PROVIDED ENTRIES
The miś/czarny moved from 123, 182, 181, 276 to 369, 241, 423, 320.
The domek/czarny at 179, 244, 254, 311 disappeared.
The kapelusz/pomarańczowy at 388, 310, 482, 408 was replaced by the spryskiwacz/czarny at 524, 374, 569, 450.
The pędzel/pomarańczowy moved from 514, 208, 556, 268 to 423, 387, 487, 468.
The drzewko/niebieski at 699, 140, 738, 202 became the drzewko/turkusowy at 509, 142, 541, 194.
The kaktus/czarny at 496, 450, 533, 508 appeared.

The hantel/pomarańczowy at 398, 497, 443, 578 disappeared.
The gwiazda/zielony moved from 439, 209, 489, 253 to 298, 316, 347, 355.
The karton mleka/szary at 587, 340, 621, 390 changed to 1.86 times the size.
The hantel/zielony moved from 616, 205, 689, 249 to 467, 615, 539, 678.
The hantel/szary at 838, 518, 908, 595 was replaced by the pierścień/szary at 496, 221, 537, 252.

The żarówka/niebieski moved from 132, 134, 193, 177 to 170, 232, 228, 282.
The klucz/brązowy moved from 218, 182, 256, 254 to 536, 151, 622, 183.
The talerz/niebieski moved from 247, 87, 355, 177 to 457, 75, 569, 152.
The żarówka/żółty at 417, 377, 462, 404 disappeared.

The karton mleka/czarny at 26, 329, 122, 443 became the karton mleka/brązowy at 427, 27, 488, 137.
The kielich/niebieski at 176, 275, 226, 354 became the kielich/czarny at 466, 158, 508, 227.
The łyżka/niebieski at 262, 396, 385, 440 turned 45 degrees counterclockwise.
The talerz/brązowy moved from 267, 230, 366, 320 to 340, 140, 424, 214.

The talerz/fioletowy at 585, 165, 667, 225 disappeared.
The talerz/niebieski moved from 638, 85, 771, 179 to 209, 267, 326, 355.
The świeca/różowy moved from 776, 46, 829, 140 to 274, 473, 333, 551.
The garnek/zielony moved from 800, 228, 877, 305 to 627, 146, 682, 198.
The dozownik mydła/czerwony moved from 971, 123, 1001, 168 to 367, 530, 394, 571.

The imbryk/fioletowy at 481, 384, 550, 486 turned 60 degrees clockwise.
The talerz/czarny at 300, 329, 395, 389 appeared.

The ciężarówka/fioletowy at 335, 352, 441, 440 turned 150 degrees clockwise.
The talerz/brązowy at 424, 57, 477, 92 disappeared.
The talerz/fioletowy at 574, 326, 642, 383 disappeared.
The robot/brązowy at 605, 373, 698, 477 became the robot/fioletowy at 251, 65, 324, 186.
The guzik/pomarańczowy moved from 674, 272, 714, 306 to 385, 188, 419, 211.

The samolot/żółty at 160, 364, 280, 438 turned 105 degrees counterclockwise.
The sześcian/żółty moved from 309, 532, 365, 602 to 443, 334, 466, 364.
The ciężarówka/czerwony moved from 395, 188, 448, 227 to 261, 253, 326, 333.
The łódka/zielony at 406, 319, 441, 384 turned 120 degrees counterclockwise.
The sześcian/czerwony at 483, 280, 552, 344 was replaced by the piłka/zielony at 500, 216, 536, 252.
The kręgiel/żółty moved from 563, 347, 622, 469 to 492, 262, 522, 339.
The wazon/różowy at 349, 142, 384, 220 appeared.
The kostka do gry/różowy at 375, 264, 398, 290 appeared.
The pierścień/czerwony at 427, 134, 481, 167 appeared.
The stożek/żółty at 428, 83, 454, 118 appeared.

EXERCISE DESCRIPTION
Send back exactly, with nothing added, the lines from the first line of the material above through the line holding "The drzewko/niebieski at"; both ends are included.

SOLUTION TO THE PROBLEM
The miś/czarny moved from 123, 182, 181, 276 to 369, 241, 423, 320.
The domek/czarny at 179, 244, 254, 311 disappeared.
The kapelusz/pomarańczowy at 388, 310, 482, 408 was replaced by the spryskiwacz/czarny at 524, 374, 569, 450.
The pędzel/pomarańczowy moved from 514, 208, 556, 268 to 423, 387, 487, 468.
The drzewko/niebieski at 699, 140, 738, 202 became the drzewko/turkusowy at 509, 142, 541, 194.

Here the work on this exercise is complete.